Your objective:
In the copy, include no images, and repeat each entry precisely as written.

── Data for analysis

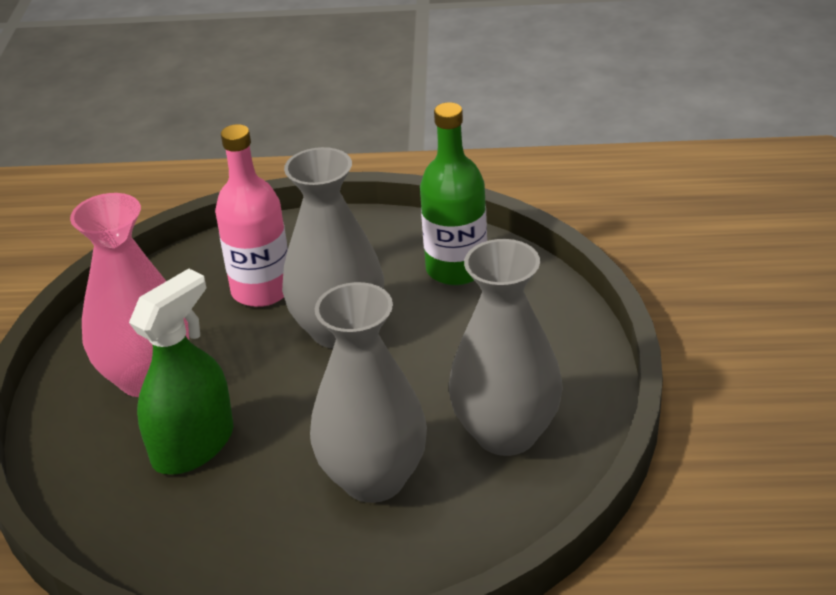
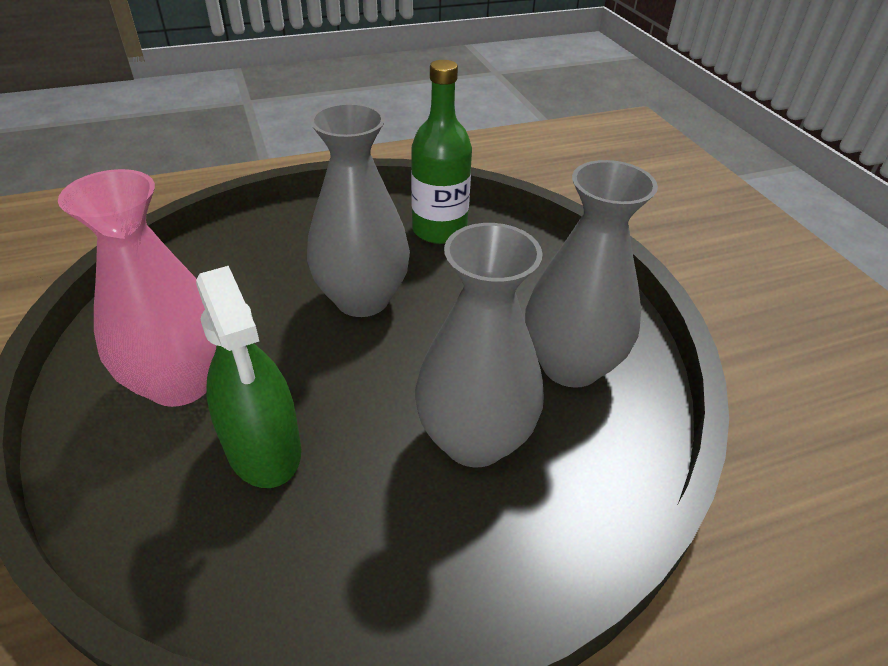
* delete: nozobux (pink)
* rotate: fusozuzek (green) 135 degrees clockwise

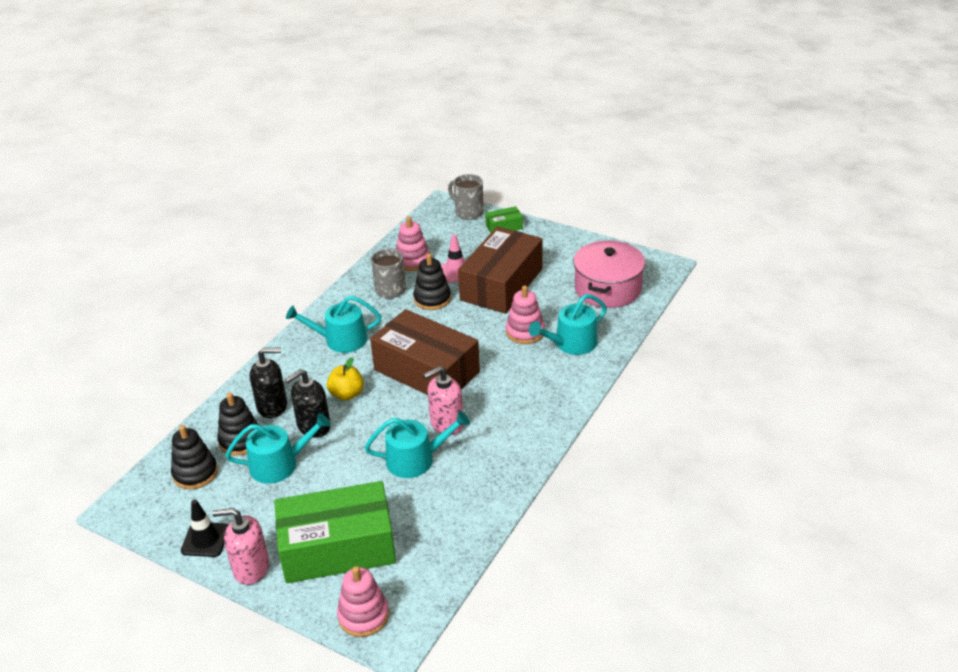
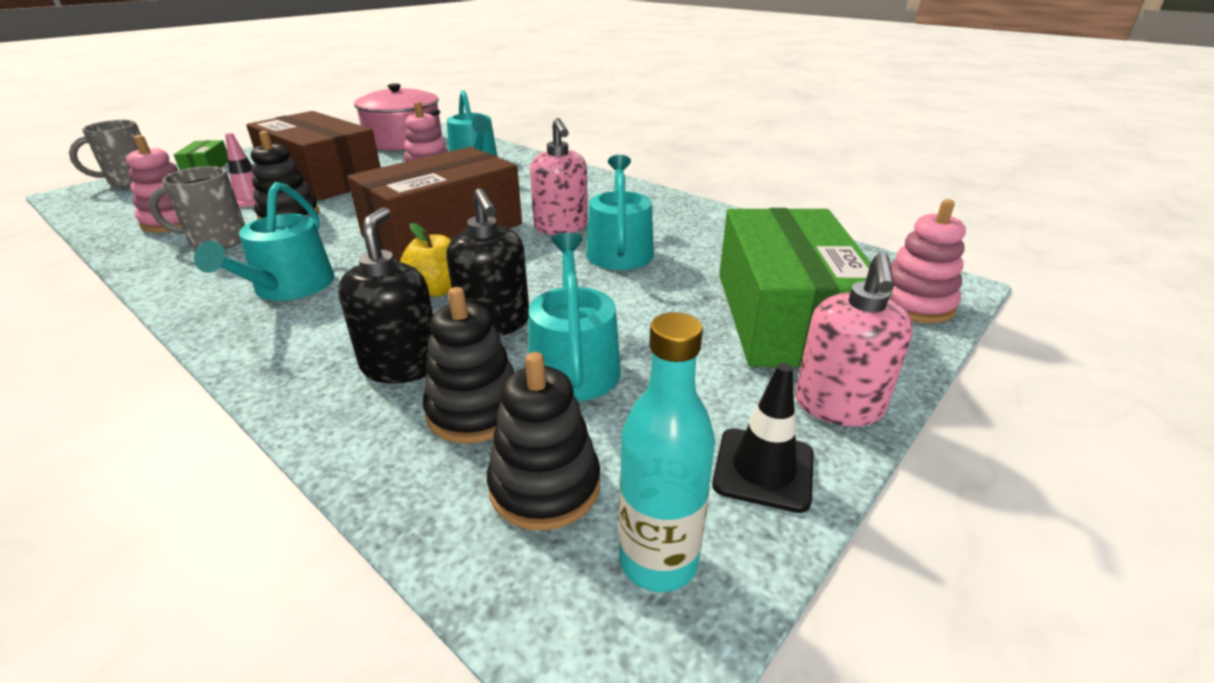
* insert: nozobux (turquoise)

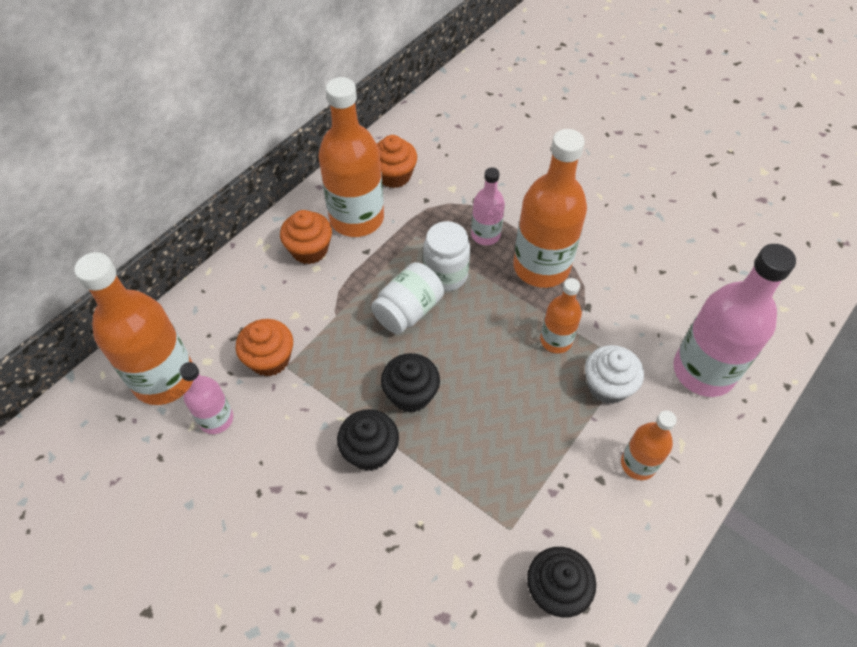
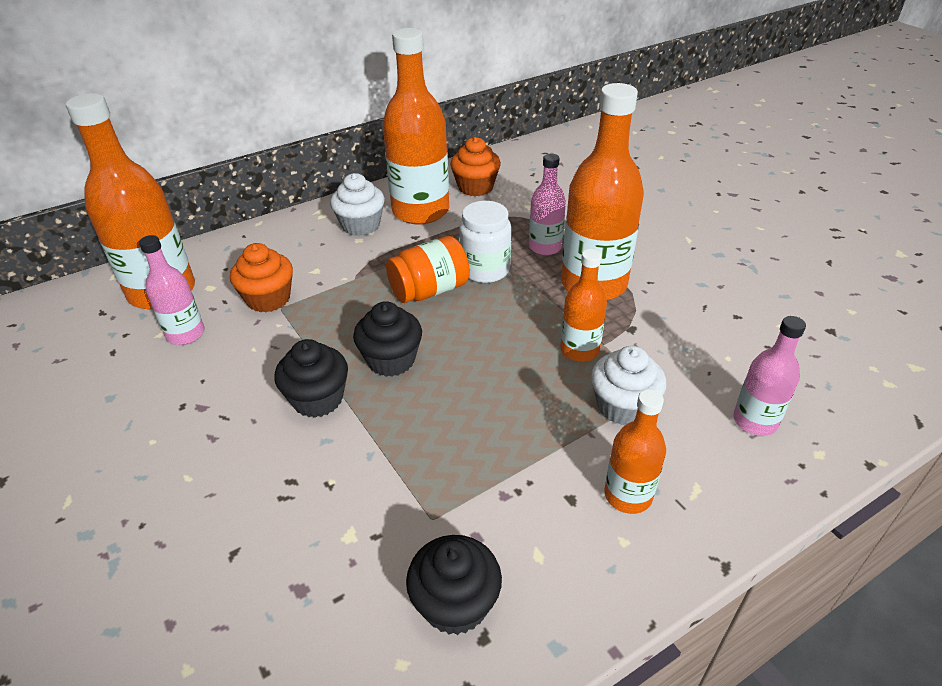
* recolor: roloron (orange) (2nd from left) to roloron (white) (1st from left)
* resize: nozobux (pink) (3rd from left) x0.53
* recolor: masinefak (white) (1st from left) to masinefak (orange)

────

Written response:
* delete: nozobux (pink)
* rotate: fusozuzek (green) 135 degrees clockwise

* insert: nozobux (turquoise)

* recolor: roloron (orange) (2nd from left) to roloron (white) (1st from left)
* resize: nozobux (pink) (3rd from left) x0.53
* recolor: masinefak (white) (1st from left) to masinefak (orange)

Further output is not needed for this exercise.